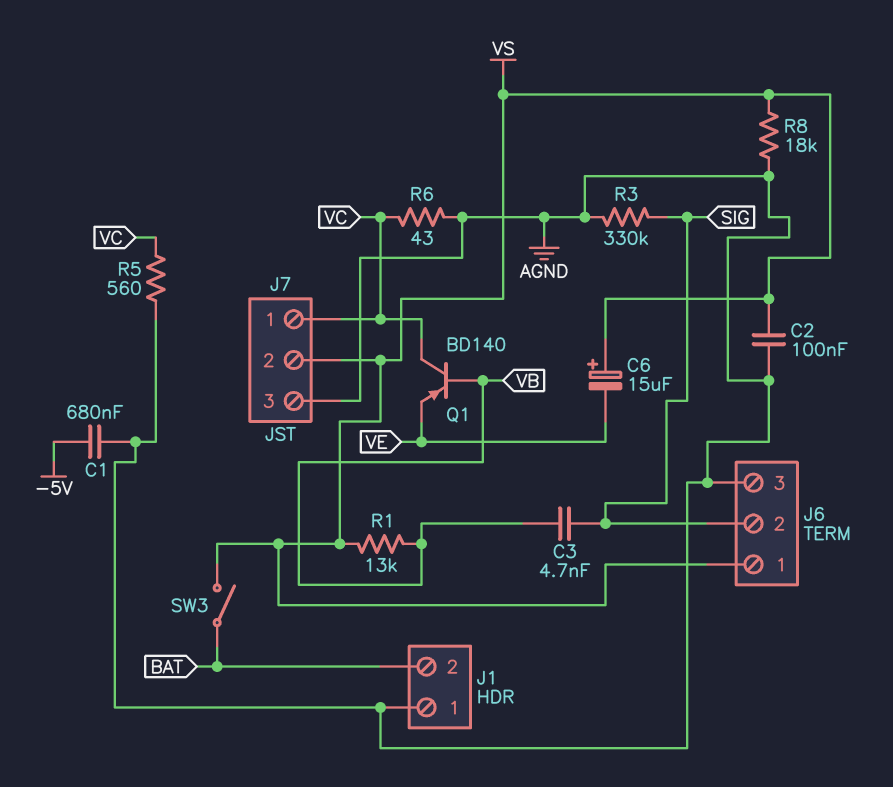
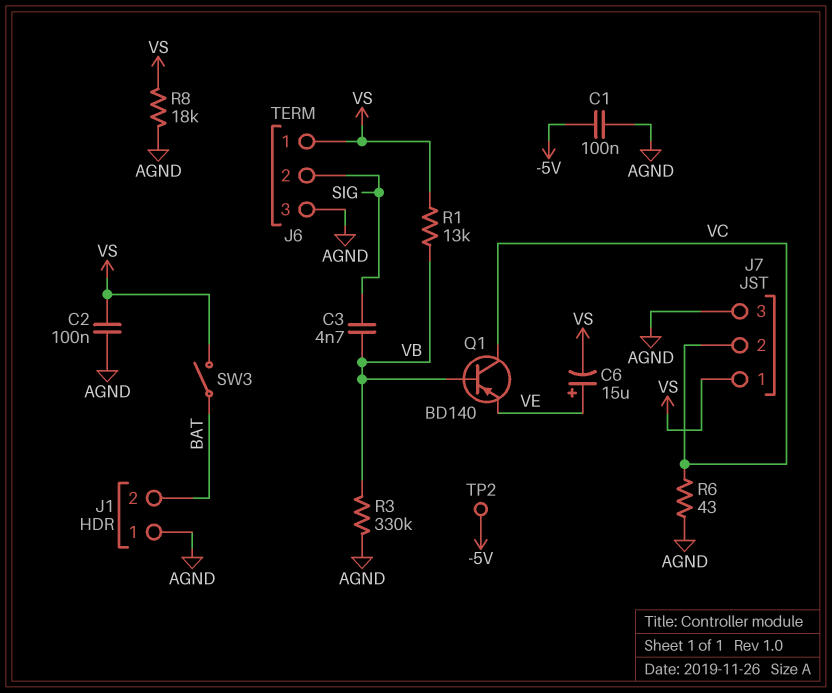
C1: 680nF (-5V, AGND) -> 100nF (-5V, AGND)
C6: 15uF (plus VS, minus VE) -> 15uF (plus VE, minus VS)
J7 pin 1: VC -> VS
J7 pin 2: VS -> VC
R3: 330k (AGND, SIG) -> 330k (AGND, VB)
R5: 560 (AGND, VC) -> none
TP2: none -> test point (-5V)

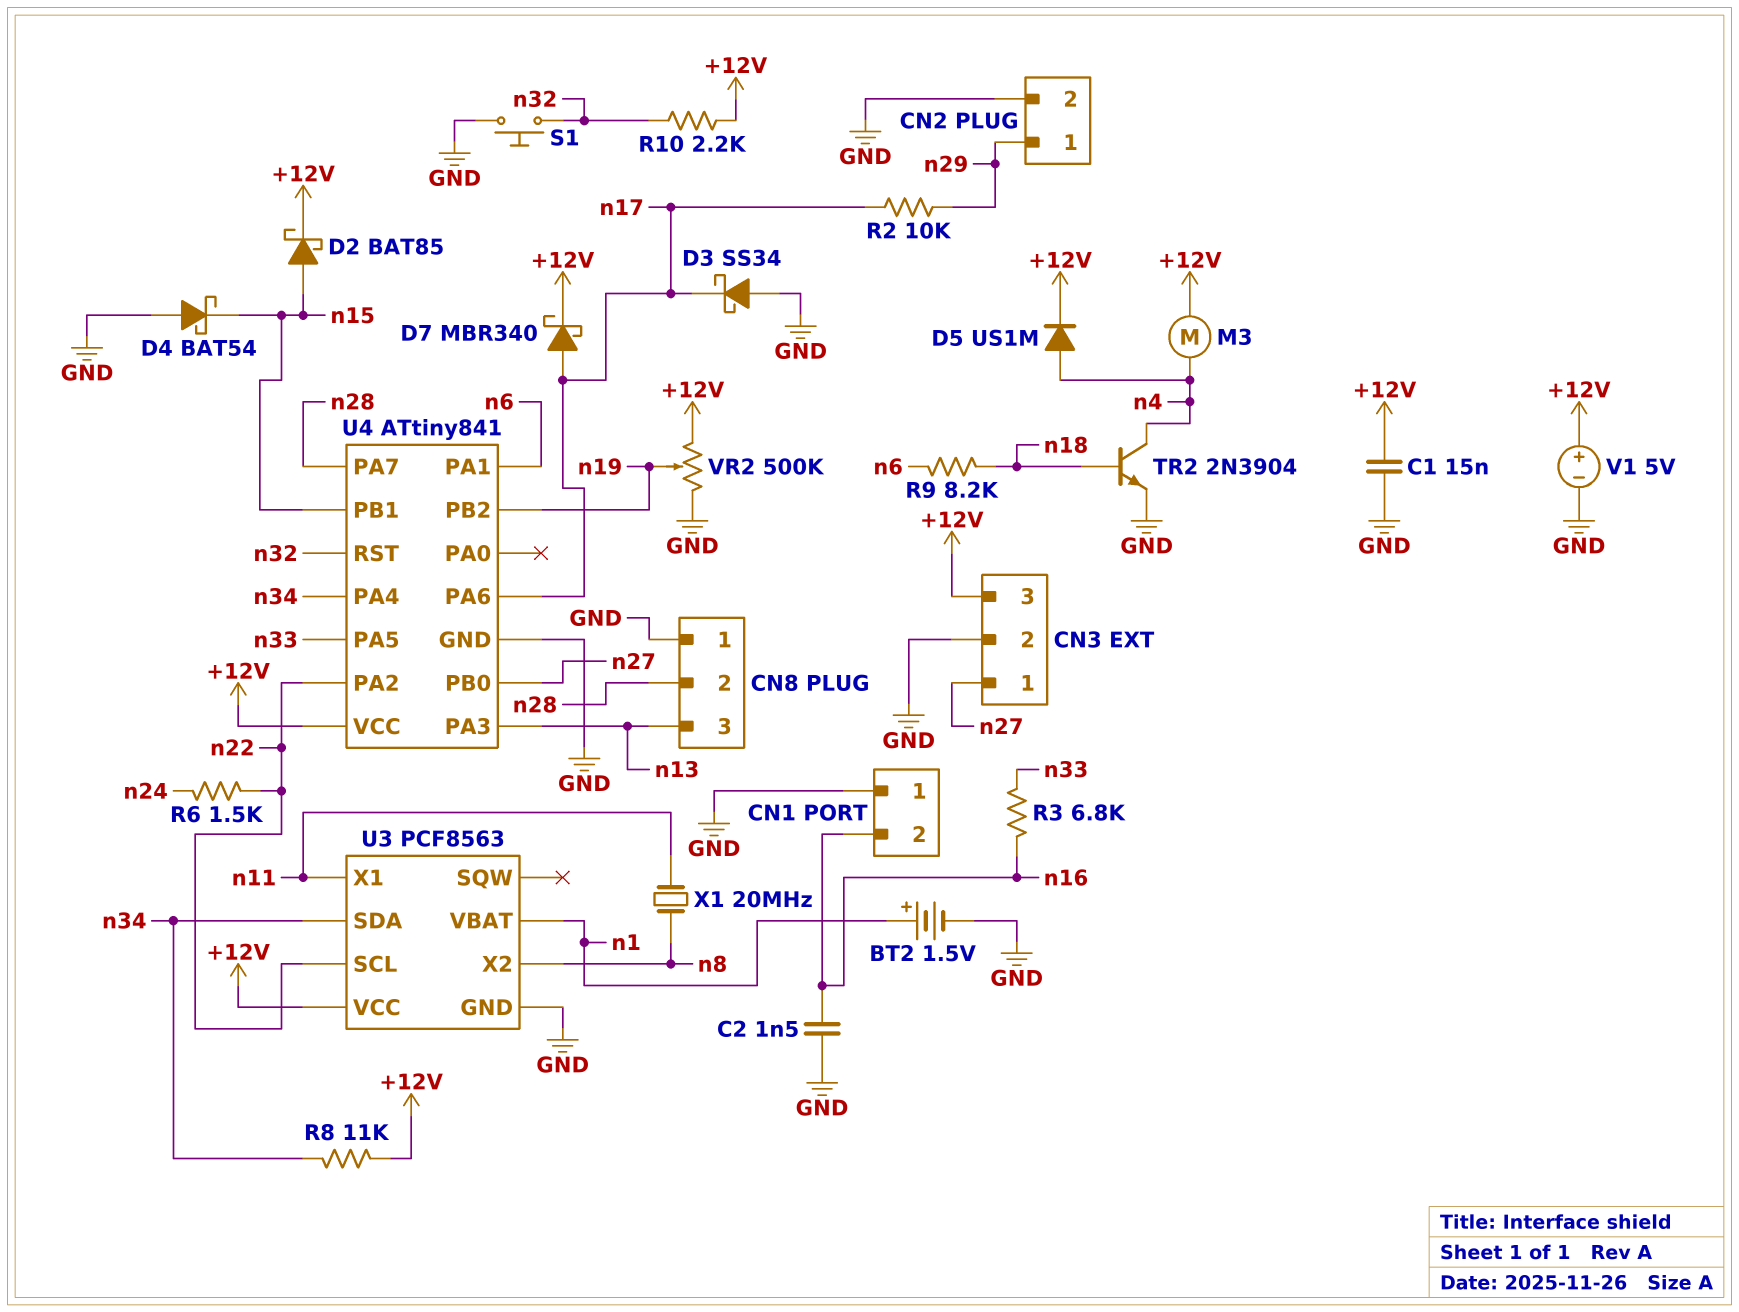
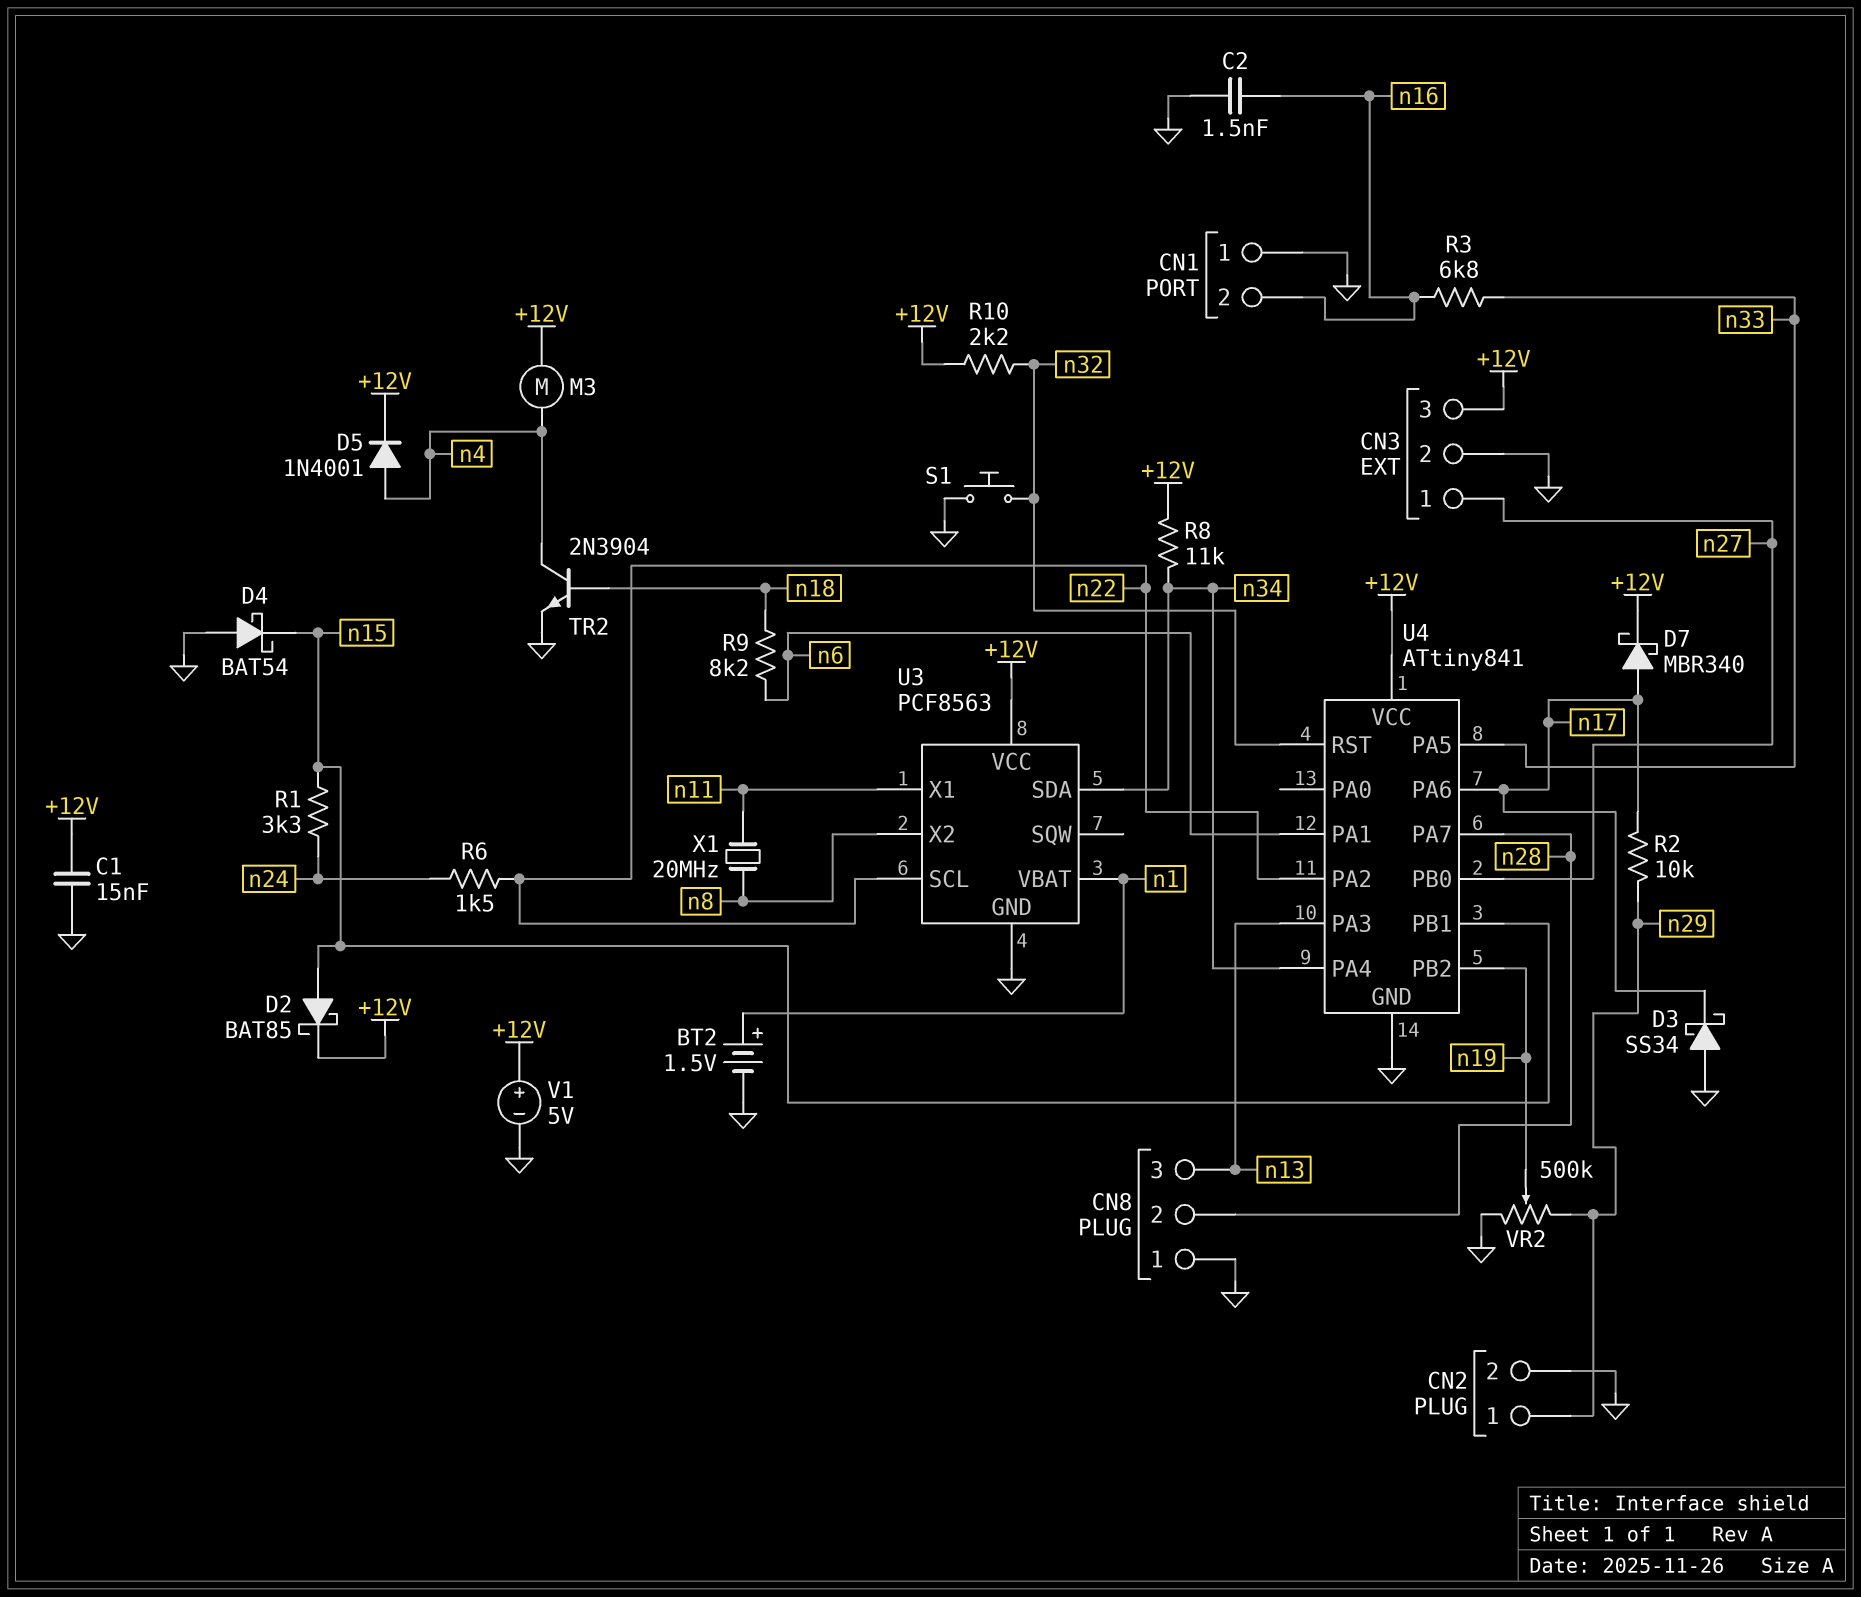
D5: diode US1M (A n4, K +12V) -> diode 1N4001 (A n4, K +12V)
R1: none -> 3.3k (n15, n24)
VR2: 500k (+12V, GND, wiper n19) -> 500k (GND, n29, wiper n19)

--*--

» PROBLEM TO WORK ON
With "AGND" as the search string, filter the records and return each line that has it.

» WRITTEN RESPONSE
C1: 680nF (-5V, AGND) -> 100nF (-5V, AGND)
R3: 330k (AGND, SIG) -> 330k (AGND, VB)
R5: 560 (AGND, VC) -> none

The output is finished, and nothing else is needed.